-- INPUT follows --

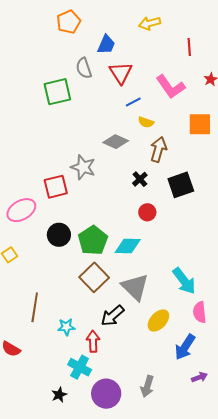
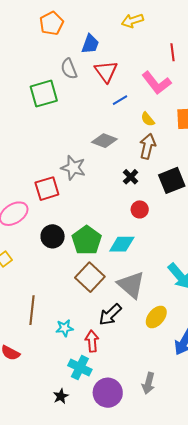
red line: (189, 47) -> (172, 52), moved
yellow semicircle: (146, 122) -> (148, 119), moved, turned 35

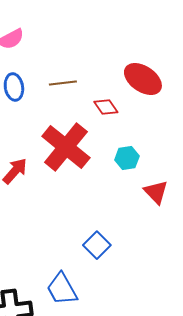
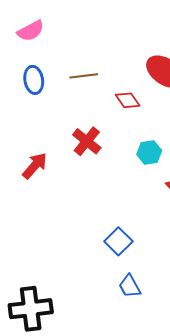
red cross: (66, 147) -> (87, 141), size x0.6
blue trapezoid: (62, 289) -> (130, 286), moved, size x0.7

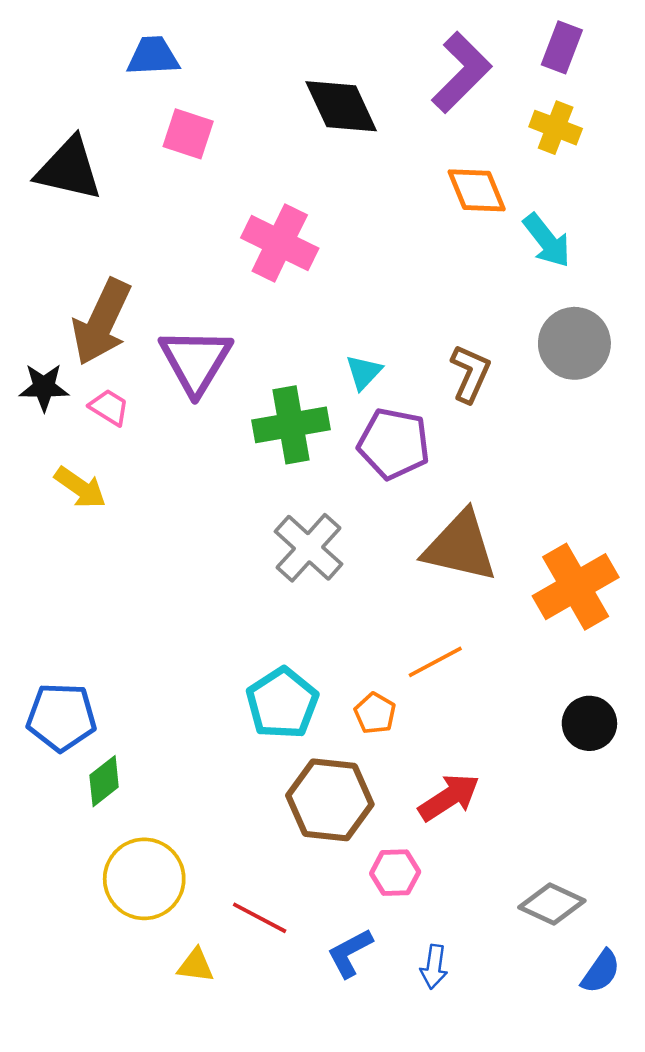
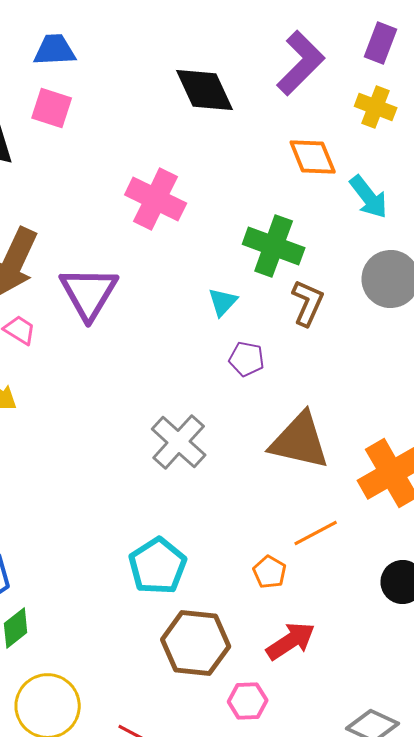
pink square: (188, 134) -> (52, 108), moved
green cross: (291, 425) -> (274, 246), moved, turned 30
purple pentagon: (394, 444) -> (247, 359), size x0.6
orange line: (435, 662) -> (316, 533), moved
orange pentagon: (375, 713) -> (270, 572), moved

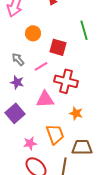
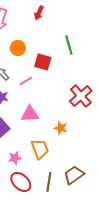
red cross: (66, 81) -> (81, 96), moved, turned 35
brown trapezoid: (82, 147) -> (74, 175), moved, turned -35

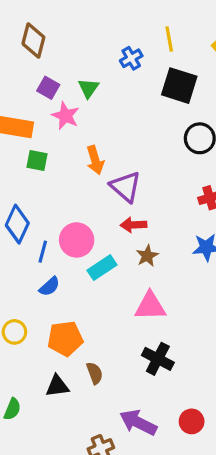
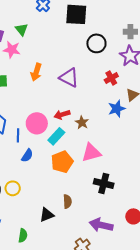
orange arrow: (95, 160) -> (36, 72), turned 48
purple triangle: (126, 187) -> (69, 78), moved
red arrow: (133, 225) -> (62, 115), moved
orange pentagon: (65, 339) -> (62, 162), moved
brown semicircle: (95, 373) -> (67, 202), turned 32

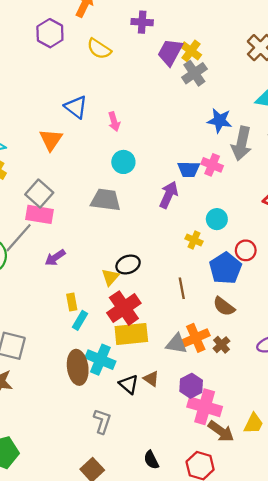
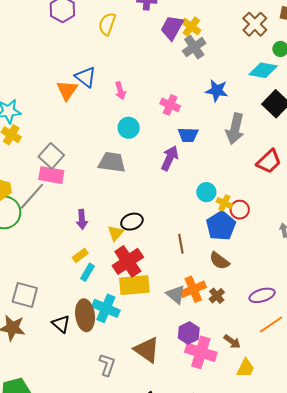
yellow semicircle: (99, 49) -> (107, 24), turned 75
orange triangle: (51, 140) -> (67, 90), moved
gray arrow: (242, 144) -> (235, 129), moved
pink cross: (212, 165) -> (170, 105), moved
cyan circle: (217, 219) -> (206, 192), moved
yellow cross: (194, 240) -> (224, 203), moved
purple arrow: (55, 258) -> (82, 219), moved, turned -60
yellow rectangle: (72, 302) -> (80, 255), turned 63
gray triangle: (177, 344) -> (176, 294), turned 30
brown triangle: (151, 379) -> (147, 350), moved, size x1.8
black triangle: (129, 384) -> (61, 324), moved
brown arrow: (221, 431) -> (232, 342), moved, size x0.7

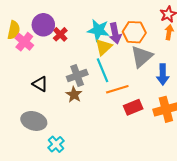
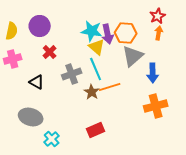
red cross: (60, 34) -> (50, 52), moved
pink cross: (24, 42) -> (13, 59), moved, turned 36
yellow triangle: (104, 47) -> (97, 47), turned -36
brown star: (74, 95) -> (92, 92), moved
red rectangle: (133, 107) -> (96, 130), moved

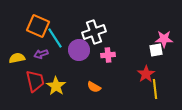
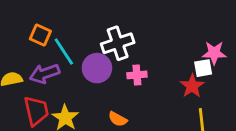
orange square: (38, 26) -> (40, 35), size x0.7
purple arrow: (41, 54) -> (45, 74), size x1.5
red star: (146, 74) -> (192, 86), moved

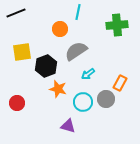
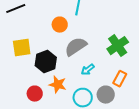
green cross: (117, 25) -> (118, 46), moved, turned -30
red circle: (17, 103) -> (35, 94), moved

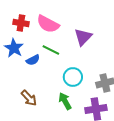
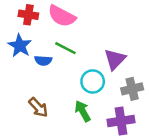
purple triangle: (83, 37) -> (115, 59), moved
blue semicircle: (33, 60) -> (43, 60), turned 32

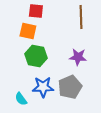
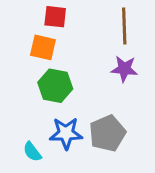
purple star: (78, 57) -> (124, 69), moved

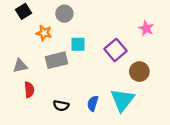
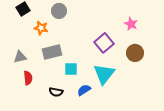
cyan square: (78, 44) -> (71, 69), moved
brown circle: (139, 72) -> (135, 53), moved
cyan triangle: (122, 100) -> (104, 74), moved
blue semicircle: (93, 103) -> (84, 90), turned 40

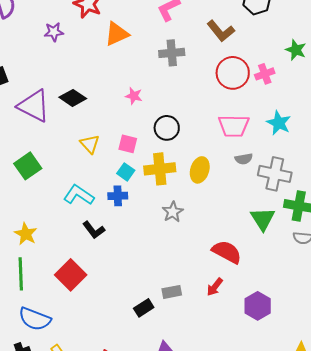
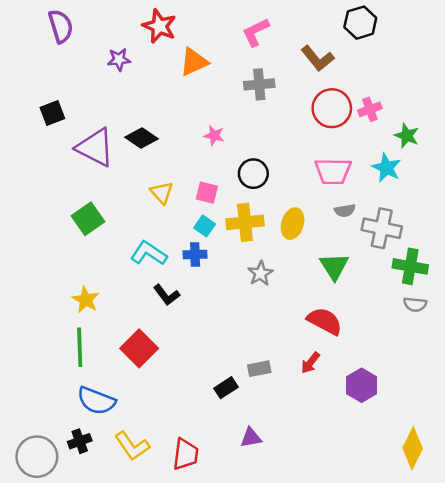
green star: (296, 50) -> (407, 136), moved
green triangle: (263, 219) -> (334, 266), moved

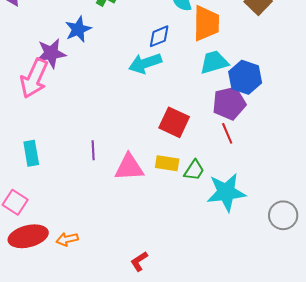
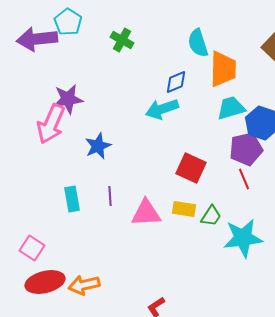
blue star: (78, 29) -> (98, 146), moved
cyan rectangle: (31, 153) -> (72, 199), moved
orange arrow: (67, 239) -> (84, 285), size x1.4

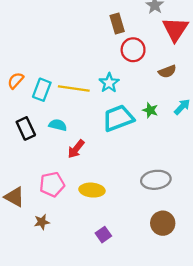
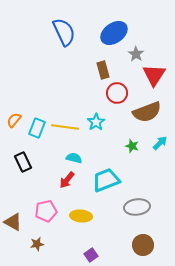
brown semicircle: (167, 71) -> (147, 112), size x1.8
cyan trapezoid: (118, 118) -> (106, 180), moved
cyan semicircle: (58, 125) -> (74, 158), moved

-- INPUT concluded --

### YOUR OBJECTIVE
Restate word for word only the lines from where the entries begin through the one with "orange pentagon: (65, 339)"; omit the pictures.

### PROBLEM SOLUTION
red line: (189, 47) -> (172, 52), moved
yellow semicircle: (146, 122) -> (148, 119), moved, turned 35

red cross: (66, 147) -> (87, 141), size x0.6
blue trapezoid: (62, 289) -> (130, 286), moved, size x0.7

pink square: (188, 134) -> (52, 108), moved
green cross: (291, 425) -> (274, 246), moved, turned 30
purple pentagon: (394, 444) -> (247, 359), size x0.6
orange line: (435, 662) -> (316, 533), moved
orange pentagon: (375, 713) -> (270, 572), moved

red cross: (66, 81) -> (81, 96), moved, turned 35
brown trapezoid: (82, 147) -> (74, 175), moved, turned -35

orange arrow: (95, 160) -> (36, 72), turned 48
purple triangle: (126, 187) -> (69, 78), moved
red arrow: (133, 225) -> (62, 115), moved
orange pentagon: (65, 339) -> (62, 162), moved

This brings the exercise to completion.